◆ **Try it**: Quote word for word the lines below, beginning with the first and ending with the one that has "purple brick K15:L16". Drop the pictures.

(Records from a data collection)

################

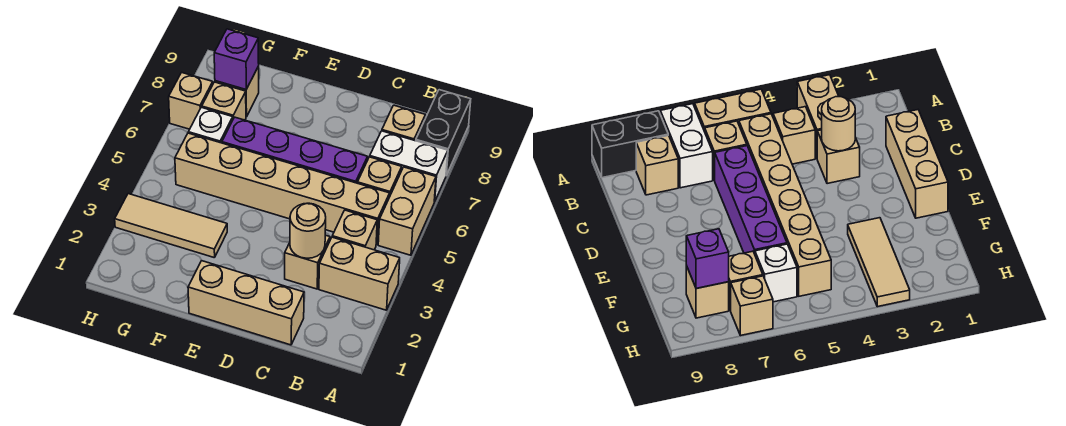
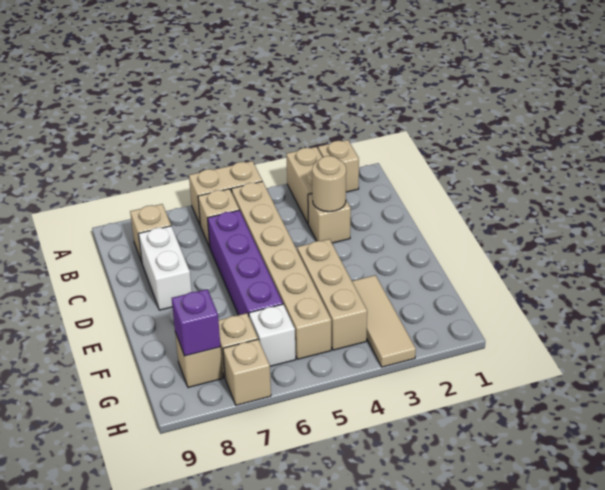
white brick A7:B7 level 1 -> white brick C8:D8 level 1
black brick A8:A9 level 1 -> none
tan brick B4 level 1 -> tan brick A2 level 1
tan brick C1:E1 level 1 -> tan brick E4:G4 level 1

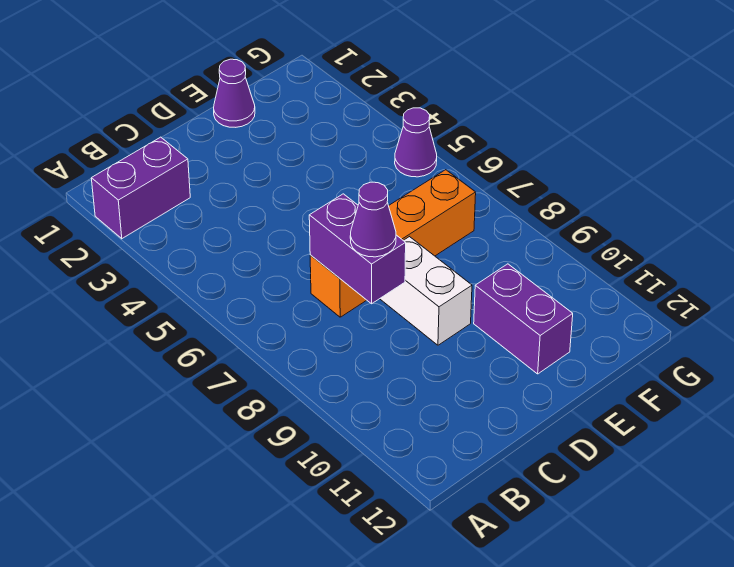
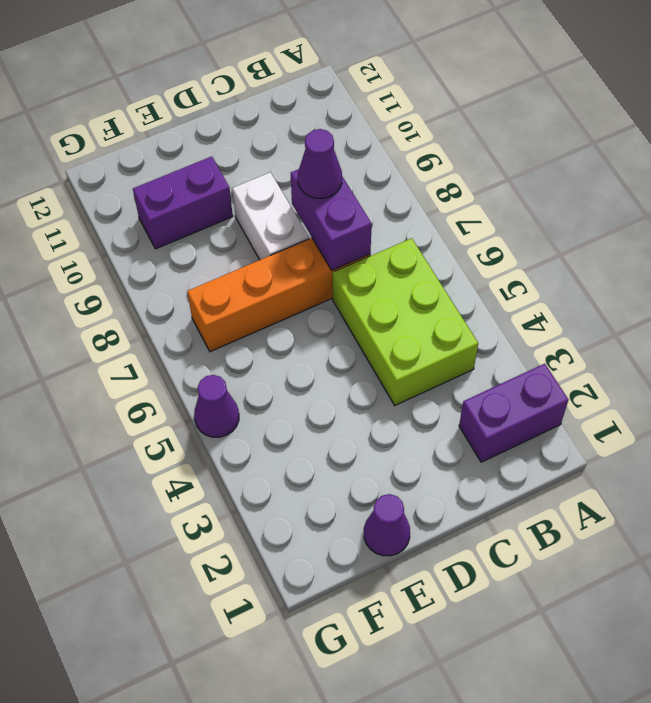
none -> lime brick B4:C6 level 1
purple brick E10:E11 level 1 -> purple brick E10:F10 level 1

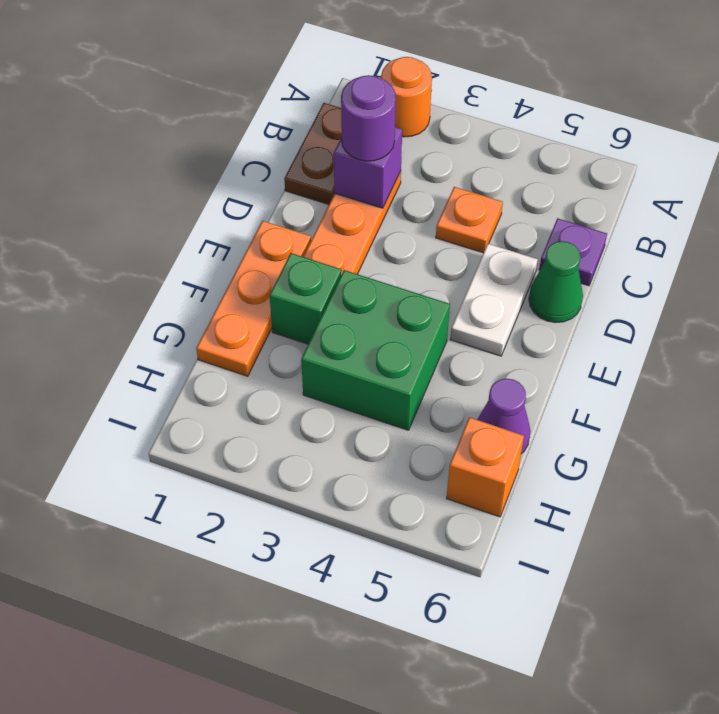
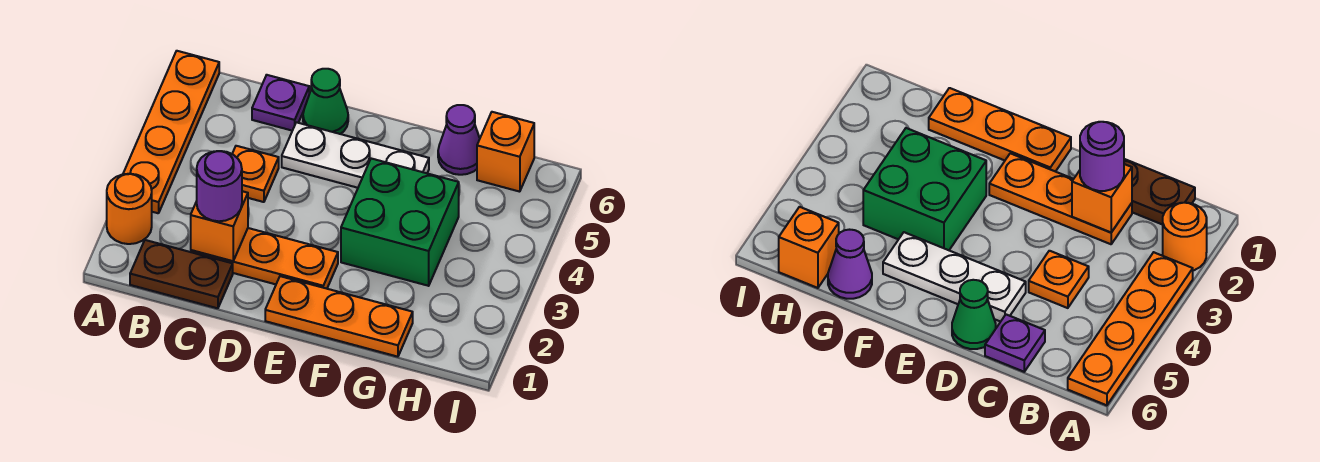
none -> orange plate A3:A6 level 1
purple brick C2 level 2 -> orange brick C2 level 2
white plate D5:E5 level 1 -> white plate D5:F5 level 1
green brick F2 level 1 -> none

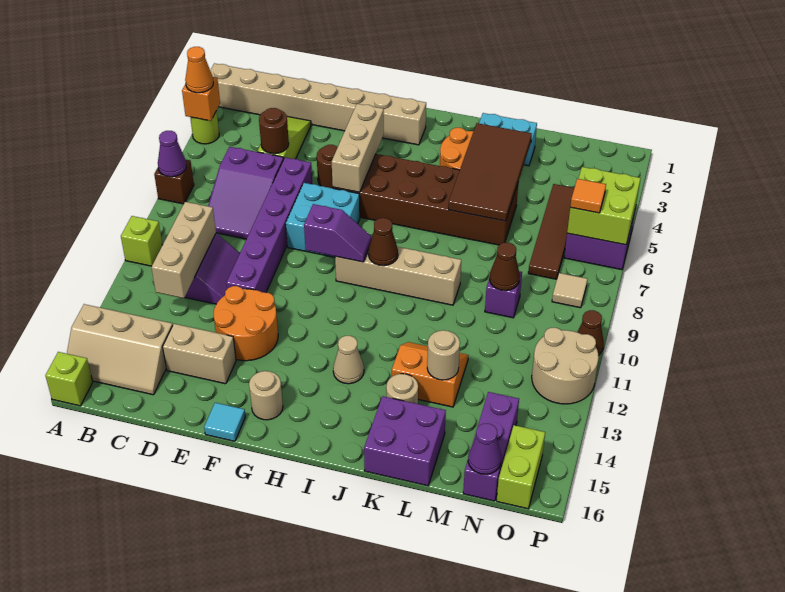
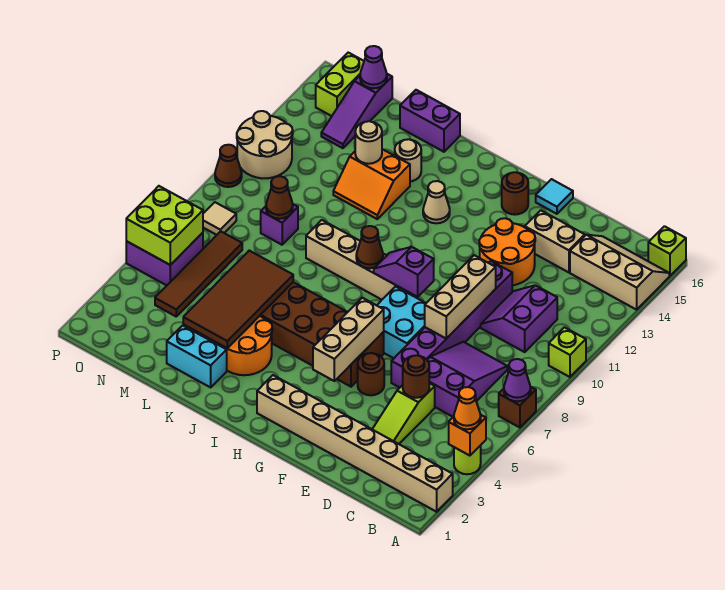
tan brick C10:C12 level 2 -> tan brick E8:E10 level 2
tan round brick G15 level 1 -> brown round brick G15 level 1
purple brick K15:L16 level 1 -> purple brick K16:L16 level 1
purple brick N14:N16 level 1 -> purple slope N14:N16 level 1 top 16
orange tile O6 level 3 -> none

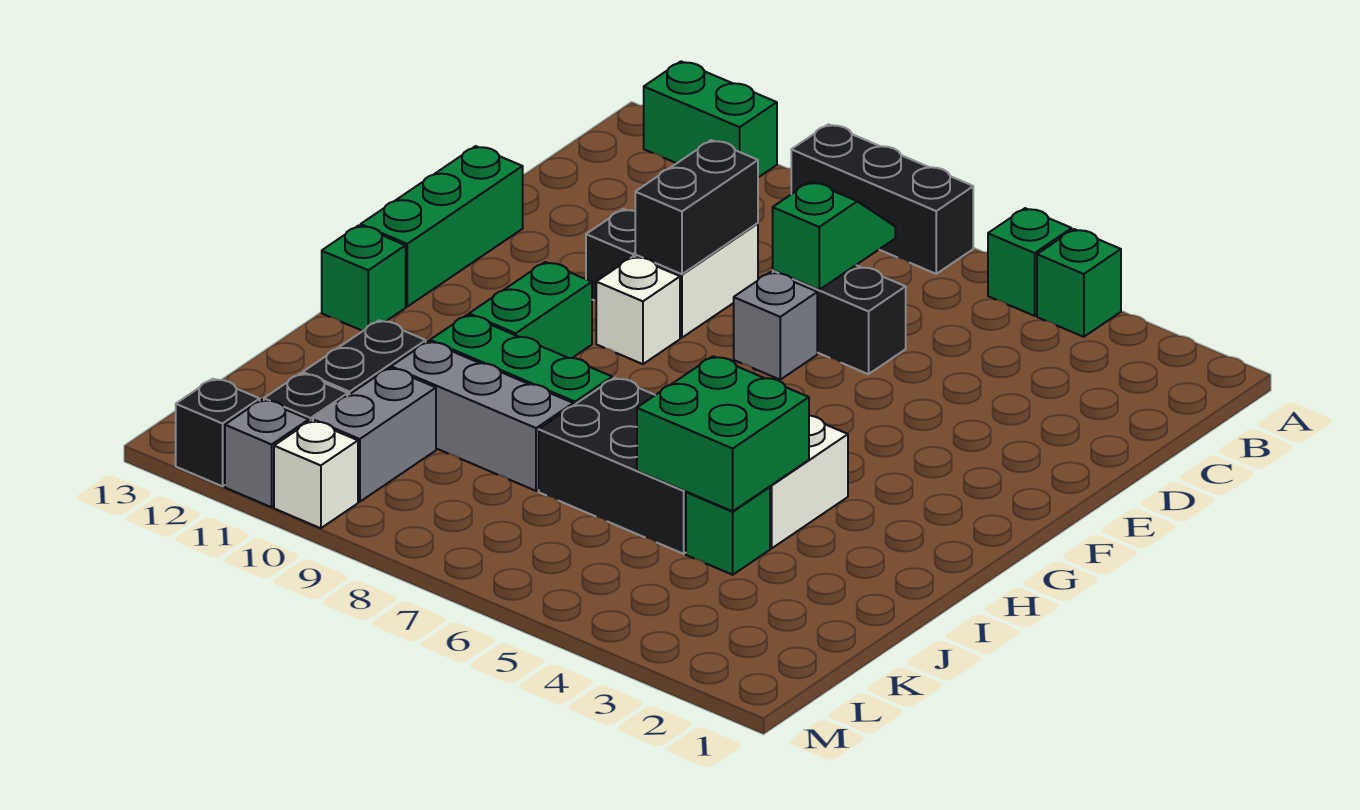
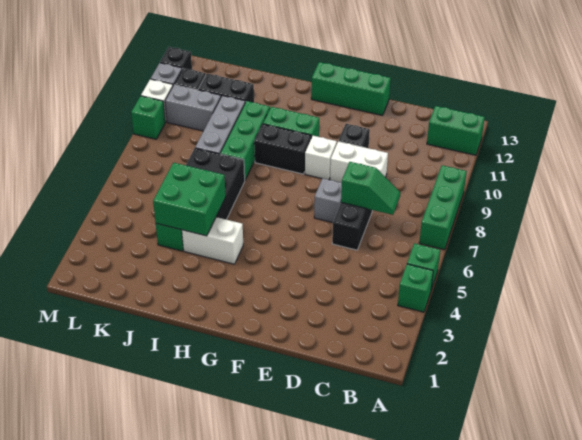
black brick A7:A9 level 1 -> green brick A7:A9 level 1
green brick A11:A12 level 1 -> green brick A12:B12 level 1
black brick D9:E9 level 2 -> black brick G9:H9 level 1
green brick H13 level 1 -> green brick M9 level 1

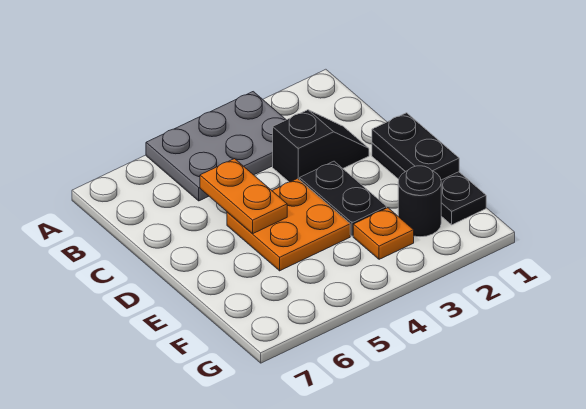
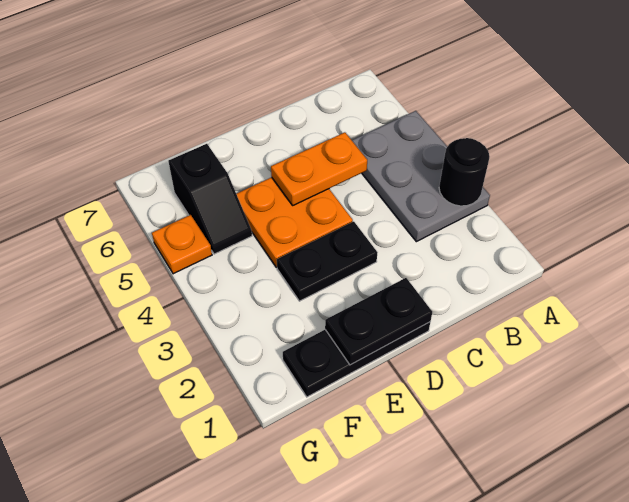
black slope C2:C3 level 1 top 3 -> black slope F5:F6 level 1 top 6
black round brick F2 level 1 -> black round brick A3 level 2
orange plate F3 level 1 -> orange plate G5 level 1

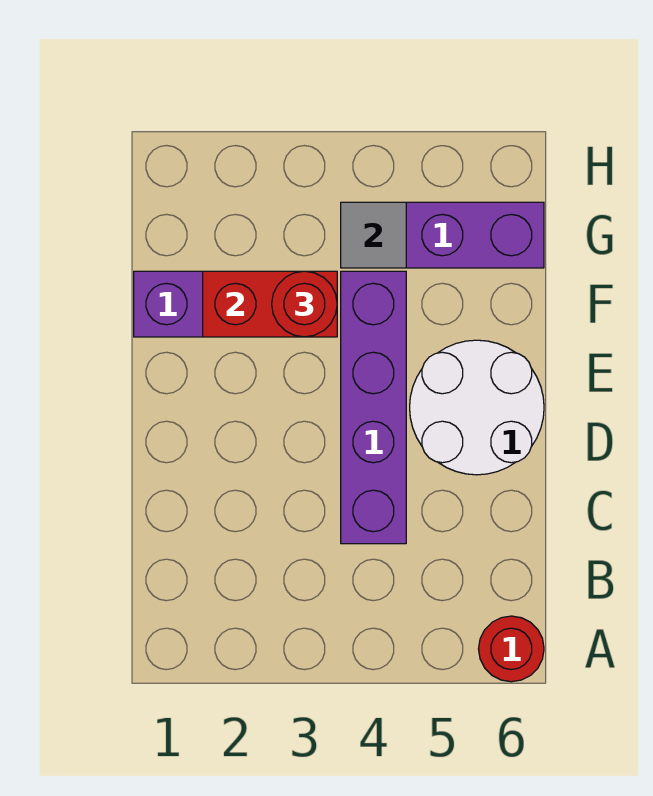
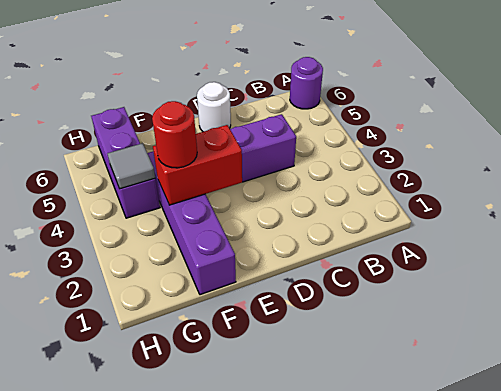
red round brick A6 level 1 -> purple round brick A6 level 1
white round brick D5:E6 level 1 -> white round brick D6 level 1
red brick F2:F3 level 2 -> red brick E3:F3 level 2

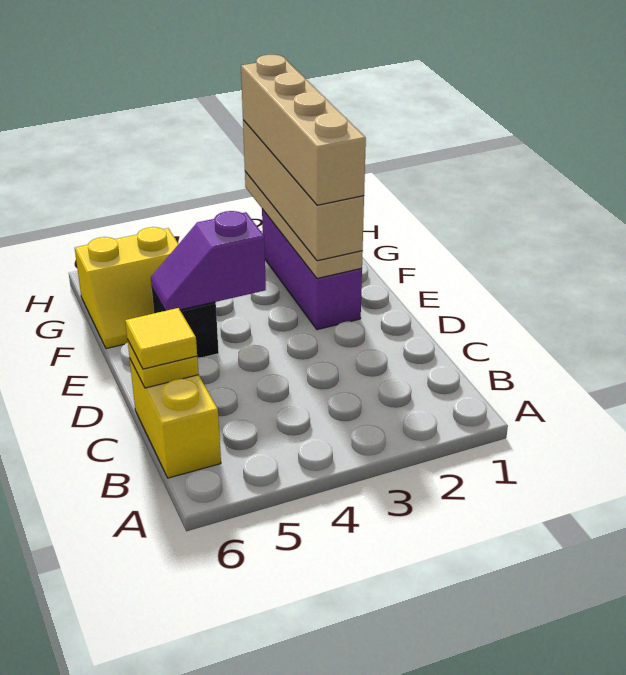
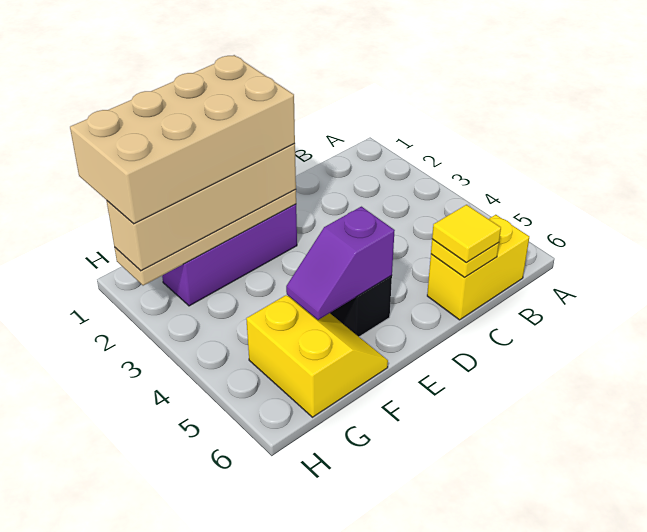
tan brick E2:H2 level 4 -> tan brick E1:H2 level 4
purple slope E4:E5 level 2 top 4 -> purple slope E5:F5 level 2 top E

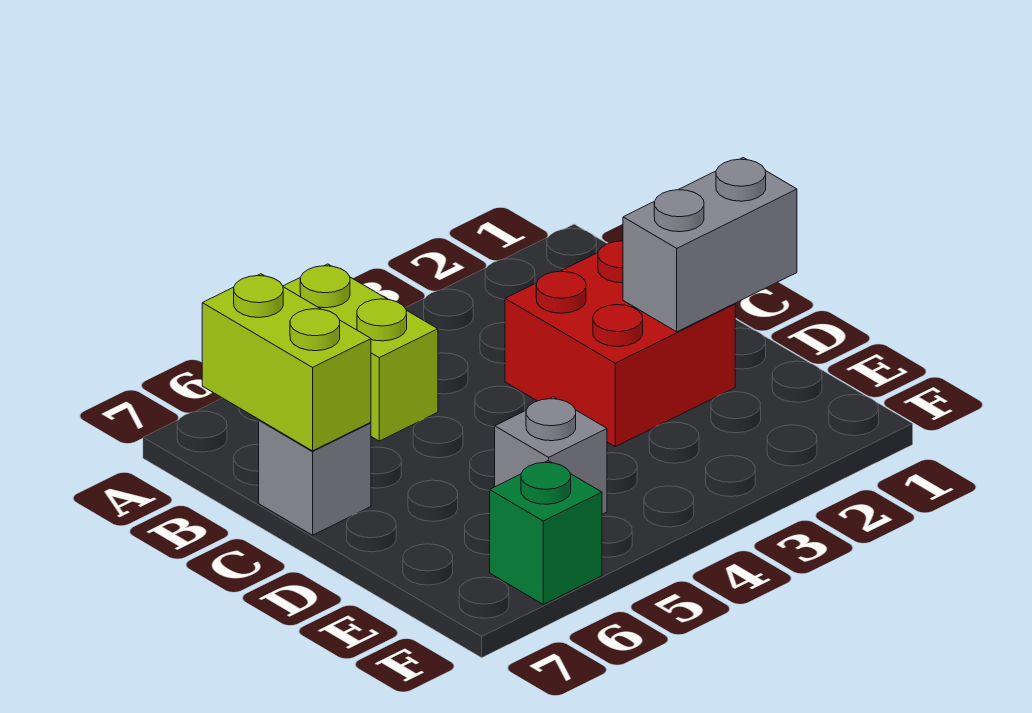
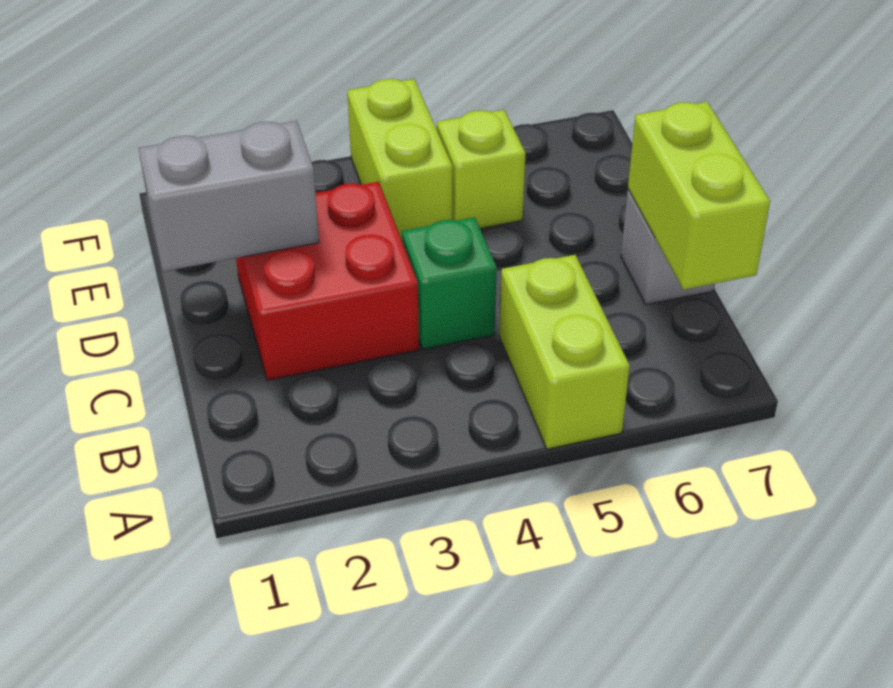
none -> lime brick E4:F4 level 1
grey brick E5 level 1 -> lime brick E5 level 1
green brick F6 level 1 -> green brick C4 level 1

################

◆ **Task response**:
white brick A7:B7 level 1 -> white brick C8:D8 level 1
black brick A8:A9 level 1 -> none
tan brick B4 level 1 -> tan brick A2 level 1
tan brick C1:E1 level 1 -> tan brick E4:G4 level 1

none -> lime brick B4:C6 level 1
purple brick E10:E11 level 1 -> purple brick E10:F10 level 1

none -> orange plate A3:A6 level 1
purple brick C2 level 2 -> orange brick C2 level 2
white plate D5:E5 level 1 -> white plate D5:F5 level 1
green brick F2 level 1 -> none

tan brick C10:C12 level 2 -> tan brick E8:E10 level 2
tan round brick G15 level 1 -> brown round brick G15 level 1
purple brick K15:L16 level 1 -> purple brick K16:L16 level 1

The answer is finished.